= Work instructions =
Please set down every entry below exactly as given.

(Source data)
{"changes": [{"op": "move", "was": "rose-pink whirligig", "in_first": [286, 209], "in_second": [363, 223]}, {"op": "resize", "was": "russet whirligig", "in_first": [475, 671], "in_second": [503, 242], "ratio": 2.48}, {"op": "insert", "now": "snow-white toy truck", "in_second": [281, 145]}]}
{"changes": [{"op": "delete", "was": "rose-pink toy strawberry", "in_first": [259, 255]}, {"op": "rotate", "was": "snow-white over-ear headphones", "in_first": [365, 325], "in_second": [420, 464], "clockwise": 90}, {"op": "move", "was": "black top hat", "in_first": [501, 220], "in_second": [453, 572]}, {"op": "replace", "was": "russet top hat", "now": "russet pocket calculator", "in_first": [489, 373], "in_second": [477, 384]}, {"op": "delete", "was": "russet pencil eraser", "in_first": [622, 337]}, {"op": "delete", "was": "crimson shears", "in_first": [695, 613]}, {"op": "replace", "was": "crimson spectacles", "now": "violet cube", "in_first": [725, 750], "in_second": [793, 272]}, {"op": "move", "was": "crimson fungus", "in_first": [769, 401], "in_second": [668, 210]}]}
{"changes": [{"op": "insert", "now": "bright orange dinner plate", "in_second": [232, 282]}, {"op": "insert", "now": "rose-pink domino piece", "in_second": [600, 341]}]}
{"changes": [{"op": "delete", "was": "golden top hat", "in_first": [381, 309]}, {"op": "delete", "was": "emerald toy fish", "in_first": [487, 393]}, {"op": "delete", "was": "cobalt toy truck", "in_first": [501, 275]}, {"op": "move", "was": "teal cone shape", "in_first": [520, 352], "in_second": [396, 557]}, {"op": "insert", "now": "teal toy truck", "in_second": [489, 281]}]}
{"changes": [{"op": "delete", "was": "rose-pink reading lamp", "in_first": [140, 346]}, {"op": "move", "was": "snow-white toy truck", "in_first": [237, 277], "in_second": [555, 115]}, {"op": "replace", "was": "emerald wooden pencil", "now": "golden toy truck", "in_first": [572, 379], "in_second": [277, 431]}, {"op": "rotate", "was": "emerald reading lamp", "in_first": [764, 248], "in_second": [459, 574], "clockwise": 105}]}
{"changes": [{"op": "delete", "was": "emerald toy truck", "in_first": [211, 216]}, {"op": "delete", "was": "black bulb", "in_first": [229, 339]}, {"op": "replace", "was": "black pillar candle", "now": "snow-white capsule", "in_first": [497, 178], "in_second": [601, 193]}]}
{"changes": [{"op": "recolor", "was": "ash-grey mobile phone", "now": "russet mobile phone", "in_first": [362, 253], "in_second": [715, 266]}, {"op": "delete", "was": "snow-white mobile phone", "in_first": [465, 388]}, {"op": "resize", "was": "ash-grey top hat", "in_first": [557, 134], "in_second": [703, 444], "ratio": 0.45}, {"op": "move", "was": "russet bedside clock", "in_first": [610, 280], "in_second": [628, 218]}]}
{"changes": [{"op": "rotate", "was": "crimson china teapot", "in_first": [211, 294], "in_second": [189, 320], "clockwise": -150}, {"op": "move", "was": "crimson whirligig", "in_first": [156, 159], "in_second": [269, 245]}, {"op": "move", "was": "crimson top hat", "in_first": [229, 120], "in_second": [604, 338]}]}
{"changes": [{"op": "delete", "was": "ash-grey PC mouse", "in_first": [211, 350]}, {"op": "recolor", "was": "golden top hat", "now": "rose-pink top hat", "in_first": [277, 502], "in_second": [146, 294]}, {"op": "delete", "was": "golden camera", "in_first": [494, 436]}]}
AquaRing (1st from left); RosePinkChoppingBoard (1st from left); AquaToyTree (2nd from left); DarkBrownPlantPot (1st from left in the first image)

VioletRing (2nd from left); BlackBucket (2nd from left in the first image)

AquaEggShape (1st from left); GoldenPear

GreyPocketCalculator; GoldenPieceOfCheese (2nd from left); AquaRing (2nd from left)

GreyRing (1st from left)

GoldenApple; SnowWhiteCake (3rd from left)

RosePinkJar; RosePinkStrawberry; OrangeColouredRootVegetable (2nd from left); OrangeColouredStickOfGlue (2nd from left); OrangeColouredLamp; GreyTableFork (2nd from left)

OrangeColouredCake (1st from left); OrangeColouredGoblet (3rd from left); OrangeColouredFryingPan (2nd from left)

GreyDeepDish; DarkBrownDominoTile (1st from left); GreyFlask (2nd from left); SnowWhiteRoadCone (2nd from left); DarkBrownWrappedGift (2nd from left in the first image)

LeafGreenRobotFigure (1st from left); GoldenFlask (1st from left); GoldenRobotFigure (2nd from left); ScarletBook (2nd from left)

= Solution for this exercise =
{"changes": [{"op": "move", "was": "rose-pink whirligig", "in_first": [286, 209], "in_second": [363, 223]}, {"op": "resize", "was": "russet whirligig", "in_first": [475, 671], "in_second": [503, 242], "ratio": 2.48}, {"op": "insert", "now": "snow-white toy truck", "in_second": [281, 145]}]}
{"changes": [{"op": "delete", "was": "rose-pink toy strawberry", "in_first": [259, 255]}, {"op": "rotate", "was": "snow-white over-ear headphones", "in_first": [365, 325], "in_second": [420, 464], "clockwise": 90}, {"op": "move", "was": "black top hat", "in_first": [501, 220], "in_second": [453, 572]}, {"op": "replace", "was": "russet top hat", "now": "russet pocket calculator", "in_first": [489, 373], "in_second": [477, 384]}, {"op": "delete", "was": "russet pencil eraser", "in_first": [622, 337]}, {"op": "delete", "was": "crimson shears", "in_first": [695, 613]}, {"op": "replace", "was": "crimson spectacles", "now": "violet cube", "in_first": [725, 750], "in_second": [793, 272]}, {"op": "move", "was": "crimson fungus", "in_first": [769, 401], "in_second": [668, 210]}]}
{"changes": [{"op": "insert", "now": "bright orange dinner plate", "in_second": [232, 282]}, {"op": "insert", "now": "rose-pink domino piece", "in_second": [600, 341]}]}
{"changes": [{"op": "delete", "was": "golden top hat", "in_first": [381, 309]}, {"op": "delete", "was": "emerald toy fish", "in_first": [487, 393]}, {"op": "delete", "was": "cobalt toy truck", "in_first": [501, 275]}, {"op": "move", "was": "teal cone shape", "in_first": [520, 352], "in_second": [396, 557]}, {"op": "insert", "now": "teal toy truck", "in_second": [489, 281]}]}
{"changes": [{"op": "delete", "was": "rose-pink reading lamp", "in_first": [140, 346]}, {"op": "move", "was": "snow-white toy truck", "in_first": [237, 277], "in_second": [555, 115]}, {"op": "replace", "was": "emerald wooden pencil", "now": "golden toy truck", "in_first": [572, 379], "in_second": [277, 431]}, {"op": "rotate", "was": "emerald reading lamp", "in_first": [764, 248], "in_second": [459, 574], "clockwise": 105}]}
{"changes": [{"op": "delete", "was": "emerald toy truck", "in_first": [211, 216]}, {"op": "delete", "was": "black bulb", "in_first": [229, 339]}, {"op": "replace", "was": "black pillar candle", "now": "snow-white capsule", "in_first": [497, 178], "in_second": [601, 193]}]}
{"changes": [{"op": "recolor", "was": "ash-grey mobile phone", "now": "russet mobile phone", "in_first": [362, 253], "in_second": [715, 266]}, {"op": "delete", "was": "snow-white mobile phone", "in_first": [465, 388]}, {"op": "resize", "was": "ash-grey top hat", "in_first": [557, 134], "in_second": [703, 444], "ratio": 0.45}, {"op": "move", "was": "russet bedside clock", "in_first": [610, 280], "in_second": [628, 218]}]}
{"changes": [{"op": "rotate", "was": "crimson china teapot", "in_first": [211, 294], "in_second": [189, 320], "clockwise": -150}, {"op": "move", "was": "crimson whirligig", "in_first": [156, 159], "in_second": [269, 245]}, {"op": "move", "was": "crimson top hat", "in_first": [229, 120], "in_second": [604, 338]}]}
{"changes": [{"op": "delete", "was": "ash-grey PC mouse", "in_first": [211, 350]}, {"op": "recolor", "was": "golden top hat", "now": "rose-pink top hat", "in_first": [277, 502], "in_second": [146, 294]}, {"op": "delete", "was": "golden camera", "in_first": [494, 436]}]}
AquaRing (1st from left); RosePinkChoppingBoard (1st from left); AquaToyTree (2nd from left); DarkBrownPlantPot (1st from left in the first image)

VioletRing (2nd from left); BlackBucket (2nd from left in the first image)

AquaEggShape (1st from left); GoldenPear

GreyPocketCalculator; GoldenPieceOfCheese (2nd from left); AquaRing (2nd from left)

GreyRing (1st from left)

GoldenApple; SnowWhiteCake (3rd from left)

RosePinkJar; RosePinkStrawberry; OrangeColouredRootVegetable (2nd from left); OrangeColouredStickOfGlue (2nd from left); OrangeColouredLamp; GreyTableFork (2nd from left)

OrangeColouredCake (1st from left); OrangeColouredGoblet (3rd from left); OrangeColouredFryingPan (2nd from left)

GreyDeepDish; DarkBrownDominoTile (1st from left); GreyFlask (2nd from left); SnowWhiteRoadCone (2nd from left); DarkBrownWrappedGift (2nd from left in the first image)

LeafGreenRobotFigure (1st from left); GoldenFlask (1st from left); GoldenRobotFigure (2nd from left); ScarletBook (2nd from left)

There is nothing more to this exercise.